Scene change data
────────────────────

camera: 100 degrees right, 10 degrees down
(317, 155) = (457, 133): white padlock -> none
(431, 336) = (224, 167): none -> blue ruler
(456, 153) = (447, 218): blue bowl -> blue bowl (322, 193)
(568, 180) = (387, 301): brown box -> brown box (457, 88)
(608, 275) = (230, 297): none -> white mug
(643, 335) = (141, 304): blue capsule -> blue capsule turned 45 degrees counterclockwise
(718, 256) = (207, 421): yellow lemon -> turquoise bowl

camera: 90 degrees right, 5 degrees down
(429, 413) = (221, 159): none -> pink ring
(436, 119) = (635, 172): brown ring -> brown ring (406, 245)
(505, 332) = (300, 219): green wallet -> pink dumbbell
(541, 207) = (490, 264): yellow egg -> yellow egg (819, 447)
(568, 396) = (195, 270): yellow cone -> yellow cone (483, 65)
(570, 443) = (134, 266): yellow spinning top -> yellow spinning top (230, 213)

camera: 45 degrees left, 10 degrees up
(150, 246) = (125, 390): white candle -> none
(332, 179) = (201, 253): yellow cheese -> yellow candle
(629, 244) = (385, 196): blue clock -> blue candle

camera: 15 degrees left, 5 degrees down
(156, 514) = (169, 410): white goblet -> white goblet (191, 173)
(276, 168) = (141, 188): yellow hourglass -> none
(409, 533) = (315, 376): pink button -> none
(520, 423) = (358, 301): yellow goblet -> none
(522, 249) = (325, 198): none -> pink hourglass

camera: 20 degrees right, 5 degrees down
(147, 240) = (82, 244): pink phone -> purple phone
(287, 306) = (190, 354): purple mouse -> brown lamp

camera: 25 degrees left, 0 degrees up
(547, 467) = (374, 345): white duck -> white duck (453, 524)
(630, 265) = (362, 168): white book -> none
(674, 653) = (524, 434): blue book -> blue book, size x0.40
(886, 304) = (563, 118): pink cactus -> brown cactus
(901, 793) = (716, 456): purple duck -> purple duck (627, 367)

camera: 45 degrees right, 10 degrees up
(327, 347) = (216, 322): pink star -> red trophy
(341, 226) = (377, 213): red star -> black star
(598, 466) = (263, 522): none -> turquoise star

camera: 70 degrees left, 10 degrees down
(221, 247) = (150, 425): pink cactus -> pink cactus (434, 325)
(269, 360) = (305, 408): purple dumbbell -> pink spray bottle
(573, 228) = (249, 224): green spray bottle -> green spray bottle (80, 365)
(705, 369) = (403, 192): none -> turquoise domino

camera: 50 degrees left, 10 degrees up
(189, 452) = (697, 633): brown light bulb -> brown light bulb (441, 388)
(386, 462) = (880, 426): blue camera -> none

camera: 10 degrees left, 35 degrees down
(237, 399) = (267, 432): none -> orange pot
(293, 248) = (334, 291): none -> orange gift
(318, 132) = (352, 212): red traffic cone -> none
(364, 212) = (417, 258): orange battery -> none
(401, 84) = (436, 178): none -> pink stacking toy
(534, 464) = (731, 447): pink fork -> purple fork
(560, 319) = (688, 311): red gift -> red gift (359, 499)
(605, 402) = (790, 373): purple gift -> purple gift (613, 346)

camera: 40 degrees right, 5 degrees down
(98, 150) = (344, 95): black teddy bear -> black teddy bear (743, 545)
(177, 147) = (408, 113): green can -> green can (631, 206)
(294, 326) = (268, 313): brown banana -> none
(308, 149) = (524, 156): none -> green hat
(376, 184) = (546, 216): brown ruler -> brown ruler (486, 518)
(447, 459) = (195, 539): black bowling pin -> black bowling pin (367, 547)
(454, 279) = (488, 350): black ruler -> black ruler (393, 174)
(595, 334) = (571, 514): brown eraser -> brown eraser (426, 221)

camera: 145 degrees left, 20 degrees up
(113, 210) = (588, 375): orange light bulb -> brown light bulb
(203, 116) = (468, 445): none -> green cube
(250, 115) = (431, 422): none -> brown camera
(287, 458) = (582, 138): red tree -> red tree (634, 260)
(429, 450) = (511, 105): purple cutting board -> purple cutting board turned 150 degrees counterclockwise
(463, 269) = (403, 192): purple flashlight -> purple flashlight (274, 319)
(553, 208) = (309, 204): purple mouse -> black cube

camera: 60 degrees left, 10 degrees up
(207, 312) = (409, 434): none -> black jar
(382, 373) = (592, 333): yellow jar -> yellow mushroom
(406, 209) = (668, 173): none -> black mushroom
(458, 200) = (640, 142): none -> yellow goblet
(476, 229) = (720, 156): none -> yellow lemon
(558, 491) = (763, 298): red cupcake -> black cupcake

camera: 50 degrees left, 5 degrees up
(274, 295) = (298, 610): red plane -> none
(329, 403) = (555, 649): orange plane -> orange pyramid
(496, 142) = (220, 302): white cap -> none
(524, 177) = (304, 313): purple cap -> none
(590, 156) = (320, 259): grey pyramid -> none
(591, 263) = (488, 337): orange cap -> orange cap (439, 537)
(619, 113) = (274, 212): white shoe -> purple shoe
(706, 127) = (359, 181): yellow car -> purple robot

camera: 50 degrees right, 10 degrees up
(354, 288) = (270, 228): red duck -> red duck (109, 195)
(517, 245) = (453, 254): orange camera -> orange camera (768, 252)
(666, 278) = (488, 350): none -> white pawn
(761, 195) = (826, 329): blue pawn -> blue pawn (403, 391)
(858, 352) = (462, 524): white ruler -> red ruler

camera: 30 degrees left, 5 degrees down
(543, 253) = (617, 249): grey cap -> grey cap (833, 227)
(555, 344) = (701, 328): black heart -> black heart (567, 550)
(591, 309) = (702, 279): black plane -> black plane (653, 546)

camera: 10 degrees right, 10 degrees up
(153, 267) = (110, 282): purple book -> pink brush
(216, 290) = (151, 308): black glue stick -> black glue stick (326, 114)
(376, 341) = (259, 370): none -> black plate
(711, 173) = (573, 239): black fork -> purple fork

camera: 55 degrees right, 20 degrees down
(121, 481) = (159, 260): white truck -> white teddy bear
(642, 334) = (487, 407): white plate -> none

────────────────────

TASK PROMPT » Give back exactly the lines above starting at the line where "camera: 50 degrees left, 5 degrees up" appears and ending at the line where "(858, 352) = (462, 524): white" appears, both included, with no other lines.

EXERCISE OUTPUT »
camera: 50 degrees left, 5 degrees up
(274, 295) = (298, 610): red plane -> none
(329, 403) = (555, 649): orange plane -> orange pyramid
(496, 142) = (220, 302): white cap -> none
(524, 177) = (304, 313): purple cap -> none
(590, 156) = (320, 259): grey pyramid -> none
(591, 263) = (488, 337): orange cap -> orange cap (439, 537)
(619, 113) = (274, 212): white shoe -> purple shoe
(706, 127) = (359, 181): yellow car -> purple robot

camera: 50 degrees right, 10 degrees up
(354, 288) = (270, 228): red duck -> red duck (109, 195)
(517, 245) = (453, 254): orange camera -> orange camera (768, 252)
(666, 278) = (488, 350): none -> white pawn
(761, 195) = (826, 329): blue pawn -> blue pawn (403, 391)
(858, 352) = (462, 524): white ruler -> red ruler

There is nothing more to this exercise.